What the task requires —
Could you reproduce, word for word, everything below from the line containing "purple slope F2:G4" down to the line containing "purple round brick G5", with both of those lines included and no others?

Record excerpts —
....

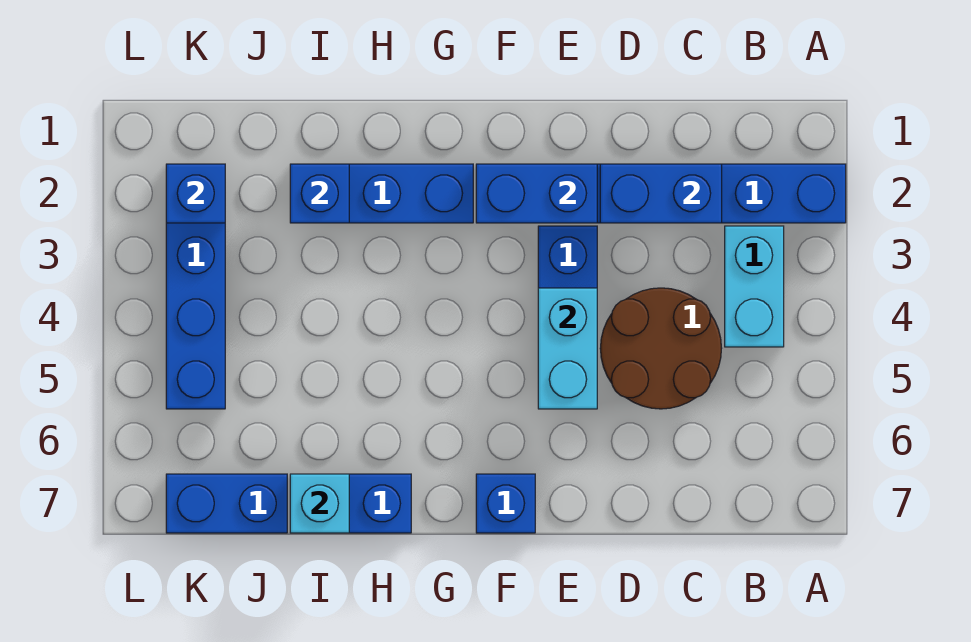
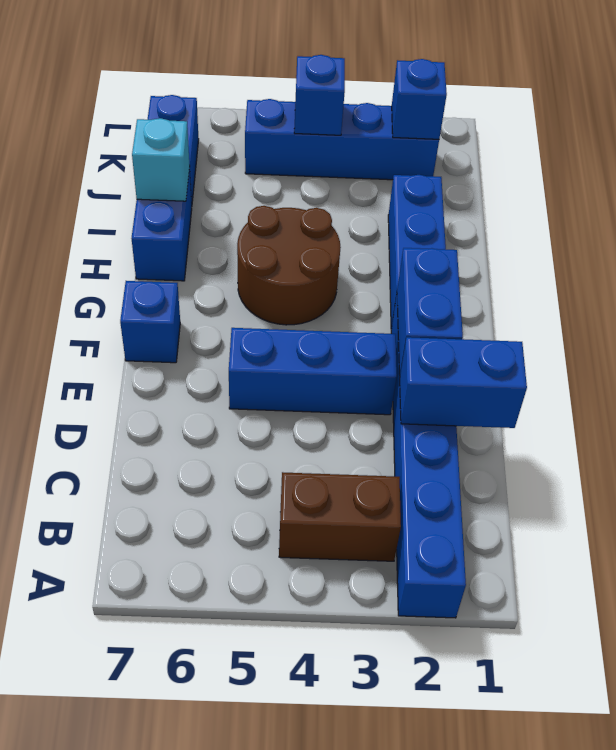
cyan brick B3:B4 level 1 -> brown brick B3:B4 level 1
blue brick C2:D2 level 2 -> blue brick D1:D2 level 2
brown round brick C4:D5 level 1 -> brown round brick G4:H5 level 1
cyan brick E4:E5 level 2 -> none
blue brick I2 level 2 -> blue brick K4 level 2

....

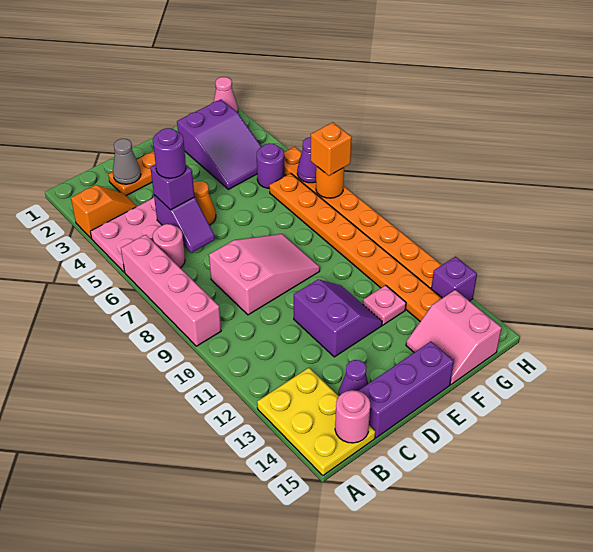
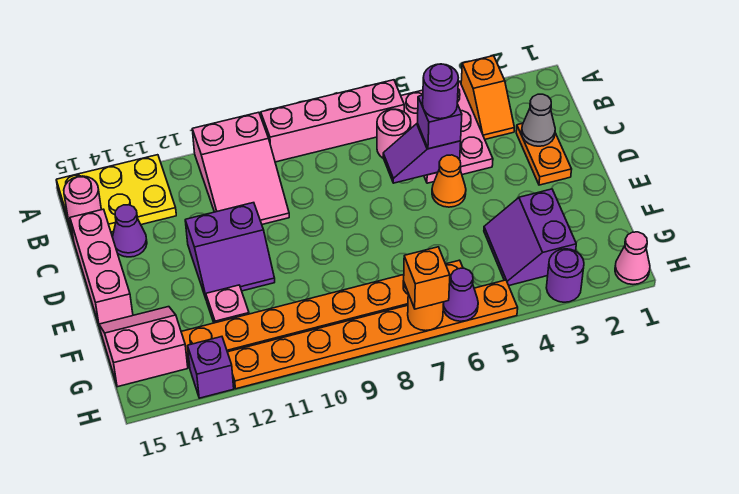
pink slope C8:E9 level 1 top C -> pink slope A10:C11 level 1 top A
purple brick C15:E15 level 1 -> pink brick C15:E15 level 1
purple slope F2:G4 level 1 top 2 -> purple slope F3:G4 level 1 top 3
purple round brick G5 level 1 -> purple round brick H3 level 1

....

Reply —
purple slope F2:G4 level 1 top 2 -> purple slope F3:G4 level 1 top 3
purple round brick G5 level 1 -> purple round brick H3 level 1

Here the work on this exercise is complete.